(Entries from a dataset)
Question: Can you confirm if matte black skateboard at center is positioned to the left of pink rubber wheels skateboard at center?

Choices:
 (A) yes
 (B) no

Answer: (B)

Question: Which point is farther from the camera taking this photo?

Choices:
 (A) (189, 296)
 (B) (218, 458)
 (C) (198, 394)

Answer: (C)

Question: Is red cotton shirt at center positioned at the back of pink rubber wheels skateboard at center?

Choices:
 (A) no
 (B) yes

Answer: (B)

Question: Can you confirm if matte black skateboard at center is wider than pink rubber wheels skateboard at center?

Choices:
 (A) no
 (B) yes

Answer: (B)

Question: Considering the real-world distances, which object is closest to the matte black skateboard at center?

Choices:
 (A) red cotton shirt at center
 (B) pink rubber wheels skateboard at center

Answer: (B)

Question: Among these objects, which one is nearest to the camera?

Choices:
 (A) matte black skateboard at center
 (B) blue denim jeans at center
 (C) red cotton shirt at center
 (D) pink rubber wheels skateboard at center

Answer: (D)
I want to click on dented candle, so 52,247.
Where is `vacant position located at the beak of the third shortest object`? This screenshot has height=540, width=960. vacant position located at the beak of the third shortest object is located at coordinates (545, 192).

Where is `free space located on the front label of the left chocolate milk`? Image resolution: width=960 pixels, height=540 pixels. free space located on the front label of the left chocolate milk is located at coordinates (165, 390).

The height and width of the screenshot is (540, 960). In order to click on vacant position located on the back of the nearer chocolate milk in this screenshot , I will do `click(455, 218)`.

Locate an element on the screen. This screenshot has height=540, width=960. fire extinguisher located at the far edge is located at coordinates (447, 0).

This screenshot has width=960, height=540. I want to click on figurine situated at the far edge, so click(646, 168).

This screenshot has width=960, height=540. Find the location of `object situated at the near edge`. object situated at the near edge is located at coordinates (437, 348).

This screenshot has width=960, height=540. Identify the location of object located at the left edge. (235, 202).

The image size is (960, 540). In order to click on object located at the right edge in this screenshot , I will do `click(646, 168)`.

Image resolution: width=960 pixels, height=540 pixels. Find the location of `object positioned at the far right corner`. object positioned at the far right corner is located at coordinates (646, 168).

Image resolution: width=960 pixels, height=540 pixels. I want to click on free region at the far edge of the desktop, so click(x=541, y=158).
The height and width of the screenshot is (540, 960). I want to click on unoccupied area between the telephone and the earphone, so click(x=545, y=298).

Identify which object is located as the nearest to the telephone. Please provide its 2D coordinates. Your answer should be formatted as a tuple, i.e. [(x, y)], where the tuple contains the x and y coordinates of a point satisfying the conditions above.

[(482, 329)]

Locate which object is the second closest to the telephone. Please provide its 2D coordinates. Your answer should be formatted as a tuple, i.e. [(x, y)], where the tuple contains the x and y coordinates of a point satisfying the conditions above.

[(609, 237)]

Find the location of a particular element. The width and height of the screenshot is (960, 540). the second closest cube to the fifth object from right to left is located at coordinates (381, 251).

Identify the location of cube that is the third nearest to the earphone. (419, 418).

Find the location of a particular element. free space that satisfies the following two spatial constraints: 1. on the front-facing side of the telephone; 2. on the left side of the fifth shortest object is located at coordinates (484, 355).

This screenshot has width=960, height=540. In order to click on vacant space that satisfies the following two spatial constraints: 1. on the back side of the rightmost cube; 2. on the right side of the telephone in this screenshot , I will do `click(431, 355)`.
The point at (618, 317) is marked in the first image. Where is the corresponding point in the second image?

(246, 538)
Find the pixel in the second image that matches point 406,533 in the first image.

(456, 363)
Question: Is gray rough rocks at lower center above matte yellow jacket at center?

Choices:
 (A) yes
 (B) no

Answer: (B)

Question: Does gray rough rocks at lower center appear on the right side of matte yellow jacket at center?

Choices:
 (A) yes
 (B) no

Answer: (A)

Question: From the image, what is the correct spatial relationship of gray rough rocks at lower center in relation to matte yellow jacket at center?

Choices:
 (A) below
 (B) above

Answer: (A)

* Prompt *
Copy the items above word for word, starting at the line with "Locate an element" and running through the line with "This screenshot has width=960, height=540. Find", both lines included.

* Task response *
Locate an element on the screen. This screenshot has height=540, width=960. fire extinguisher located at the far edge is located at coordinates (447, 0).

This screenshot has width=960, height=540. I want to click on figurine situated at the far edge, so click(646, 168).

This screenshot has width=960, height=540. Find the location of `object situated at the near edge`. object situated at the near edge is located at coordinates (437, 348).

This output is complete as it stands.